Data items
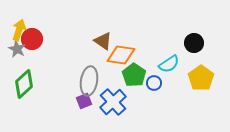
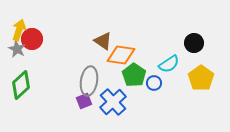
green diamond: moved 3 px left, 1 px down
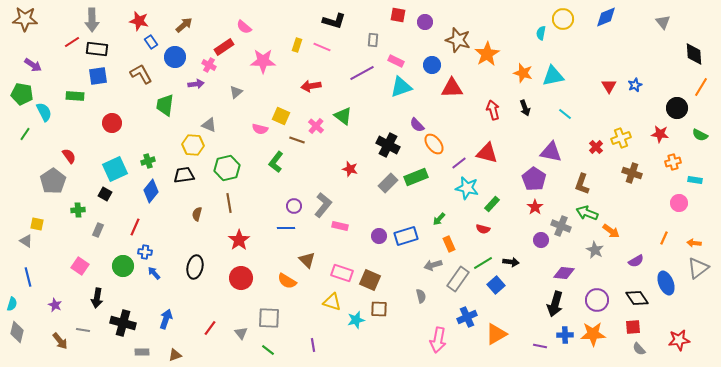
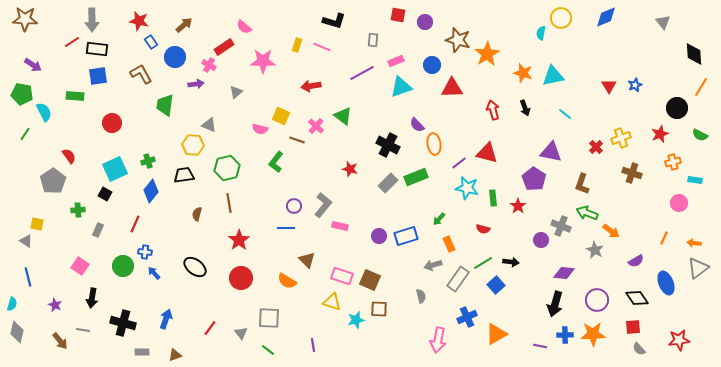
yellow circle at (563, 19): moved 2 px left, 1 px up
pink rectangle at (396, 61): rotated 49 degrees counterclockwise
red star at (660, 134): rotated 30 degrees counterclockwise
orange ellipse at (434, 144): rotated 30 degrees clockwise
green rectangle at (492, 204): moved 1 px right, 6 px up; rotated 49 degrees counterclockwise
red star at (535, 207): moved 17 px left, 1 px up
red line at (135, 227): moved 3 px up
black ellipse at (195, 267): rotated 65 degrees counterclockwise
pink rectangle at (342, 273): moved 3 px down
black arrow at (97, 298): moved 5 px left
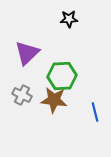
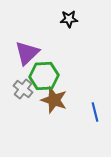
green hexagon: moved 18 px left
gray cross: moved 1 px right, 6 px up; rotated 12 degrees clockwise
brown star: rotated 12 degrees clockwise
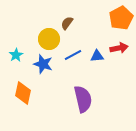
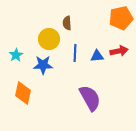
orange pentagon: rotated 15 degrees clockwise
brown semicircle: rotated 40 degrees counterclockwise
red arrow: moved 3 px down
blue line: moved 2 px right, 2 px up; rotated 60 degrees counterclockwise
blue star: moved 1 px down; rotated 18 degrees counterclockwise
purple semicircle: moved 7 px right, 1 px up; rotated 16 degrees counterclockwise
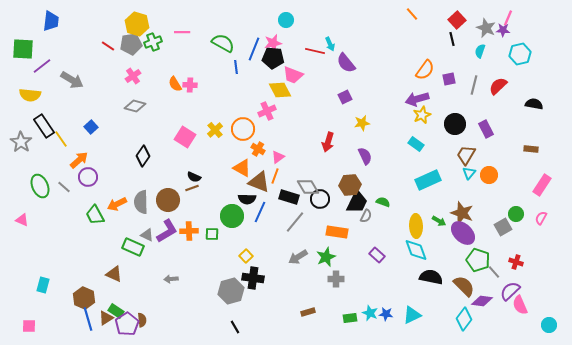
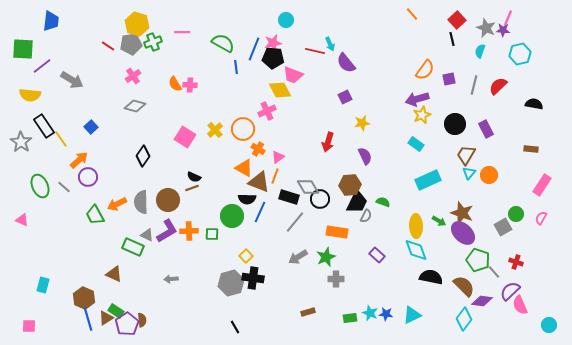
orange triangle at (242, 168): moved 2 px right
gray hexagon at (231, 291): moved 8 px up
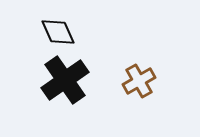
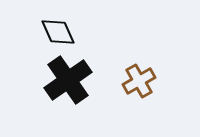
black cross: moved 3 px right
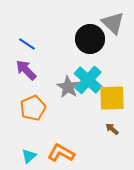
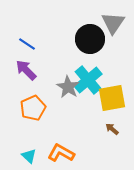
gray triangle: rotated 20 degrees clockwise
cyan cross: rotated 8 degrees clockwise
yellow square: rotated 8 degrees counterclockwise
cyan triangle: rotated 35 degrees counterclockwise
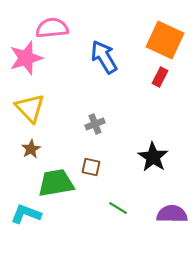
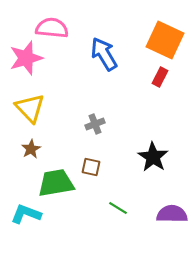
pink semicircle: rotated 12 degrees clockwise
blue arrow: moved 3 px up
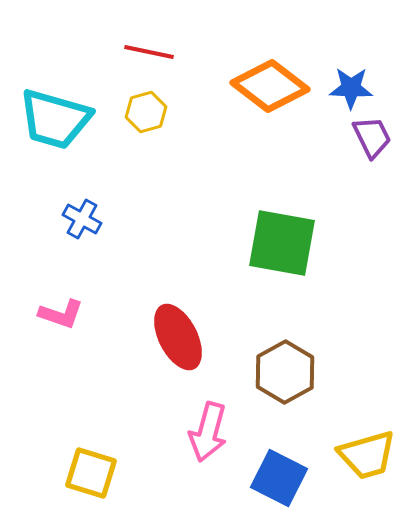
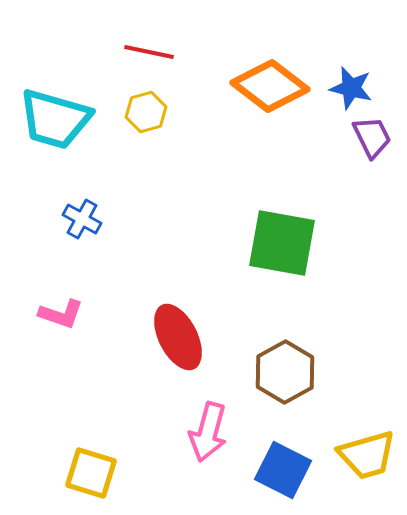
blue star: rotated 12 degrees clockwise
blue square: moved 4 px right, 8 px up
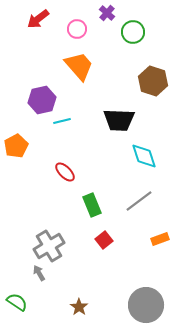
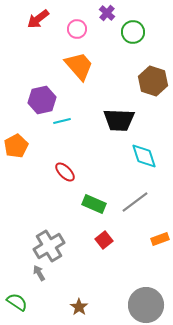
gray line: moved 4 px left, 1 px down
green rectangle: moved 2 px right, 1 px up; rotated 45 degrees counterclockwise
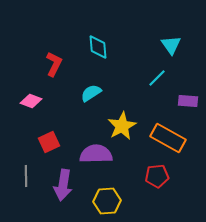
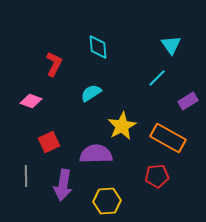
purple rectangle: rotated 36 degrees counterclockwise
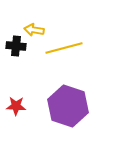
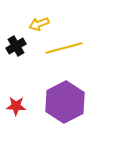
yellow arrow: moved 5 px right, 6 px up; rotated 30 degrees counterclockwise
black cross: rotated 36 degrees counterclockwise
purple hexagon: moved 3 px left, 4 px up; rotated 15 degrees clockwise
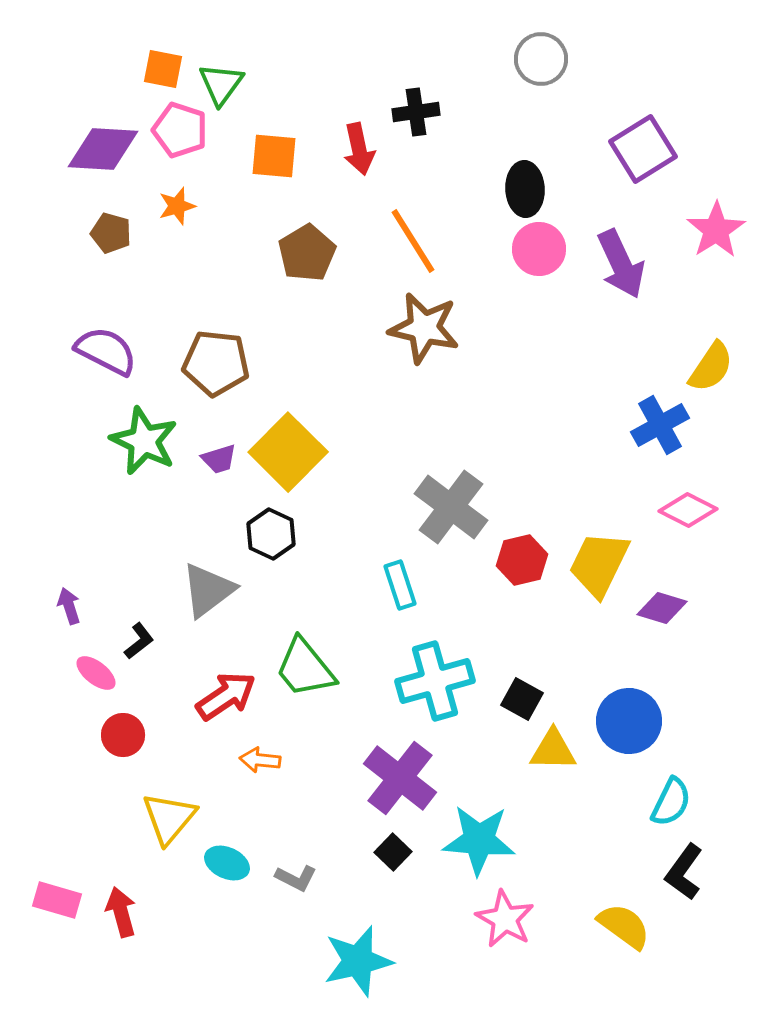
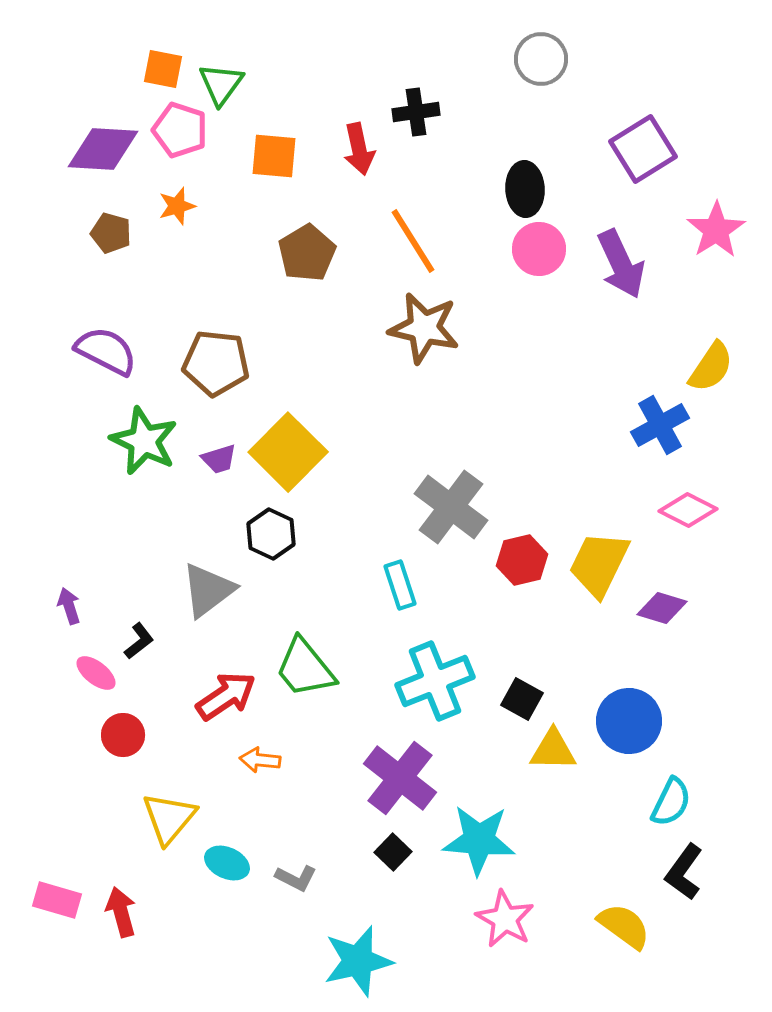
cyan cross at (435, 681): rotated 6 degrees counterclockwise
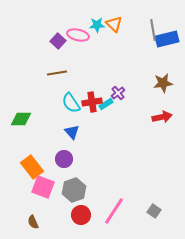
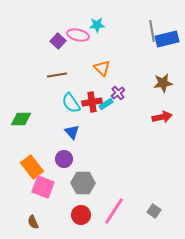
orange triangle: moved 12 px left, 44 px down
gray line: moved 1 px left, 1 px down
brown line: moved 2 px down
gray hexagon: moved 9 px right, 7 px up; rotated 20 degrees clockwise
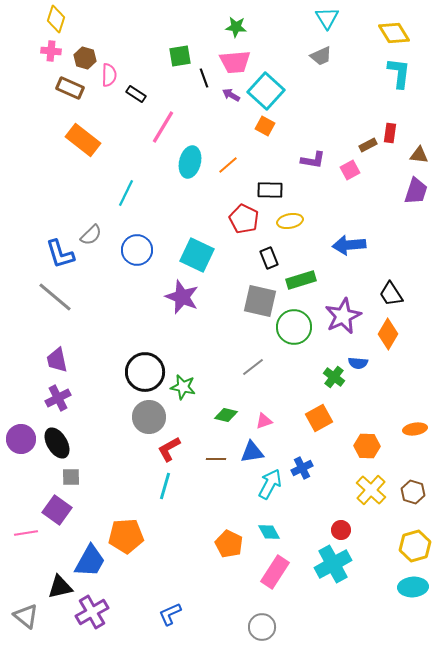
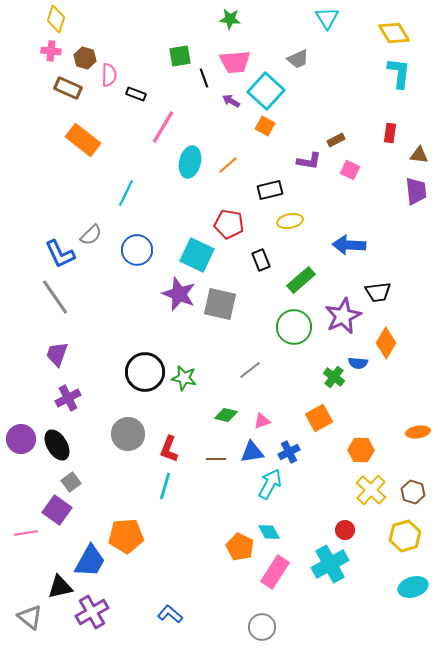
green star at (236, 27): moved 6 px left, 8 px up
gray trapezoid at (321, 56): moved 23 px left, 3 px down
brown rectangle at (70, 88): moved 2 px left
black rectangle at (136, 94): rotated 12 degrees counterclockwise
purple arrow at (231, 95): moved 6 px down
brown rectangle at (368, 145): moved 32 px left, 5 px up
purple L-shape at (313, 160): moved 4 px left, 1 px down
pink square at (350, 170): rotated 36 degrees counterclockwise
black rectangle at (270, 190): rotated 15 degrees counterclockwise
purple trapezoid at (416, 191): rotated 24 degrees counterclockwise
red pentagon at (244, 219): moved 15 px left, 5 px down; rotated 16 degrees counterclockwise
blue arrow at (349, 245): rotated 8 degrees clockwise
blue L-shape at (60, 254): rotated 8 degrees counterclockwise
black rectangle at (269, 258): moved 8 px left, 2 px down
green rectangle at (301, 280): rotated 24 degrees counterclockwise
black trapezoid at (391, 294): moved 13 px left, 2 px up; rotated 64 degrees counterclockwise
gray line at (55, 297): rotated 15 degrees clockwise
purple star at (182, 297): moved 3 px left, 3 px up
gray square at (260, 301): moved 40 px left, 3 px down
orange diamond at (388, 334): moved 2 px left, 9 px down
purple trapezoid at (57, 360): moved 6 px up; rotated 32 degrees clockwise
gray line at (253, 367): moved 3 px left, 3 px down
green star at (183, 387): moved 1 px right, 9 px up
purple cross at (58, 398): moved 10 px right
gray circle at (149, 417): moved 21 px left, 17 px down
pink triangle at (264, 421): moved 2 px left
orange ellipse at (415, 429): moved 3 px right, 3 px down
black ellipse at (57, 443): moved 2 px down
orange hexagon at (367, 446): moved 6 px left, 4 px down
red L-shape at (169, 449): rotated 40 degrees counterclockwise
blue cross at (302, 468): moved 13 px left, 16 px up
gray square at (71, 477): moved 5 px down; rotated 36 degrees counterclockwise
red circle at (341, 530): moved 4 px right
orange pentagon at (229, 544): moved 11 px right, 3 px down
yellow hexagon at (415, 546): moved 10 px left, 10 px up
cyan cross at (333, 564): moved 3 px left
cyan ellipse at (413, 587): rotated 12 degrees counterclockwise
blue L-shape at (170, 614): rotated 65 degrees clockwise
gray triangle at (26, 616): moved 4 px right, 1 px down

SET PROBLEM
List each line in the listing above that contains the word "yellow". Case counts.

COMPLETE ANSWER
yellow circle at (563, 19): moved 2 px left, 1 px up
yellow square: rotated 8 degrees counterclockwise
yellow arrow: moved 5 px right, 6 px up; rotated 30 degrees counterclockwise
yellow hexagon at (415, 546): moved 10 px left, 10 px up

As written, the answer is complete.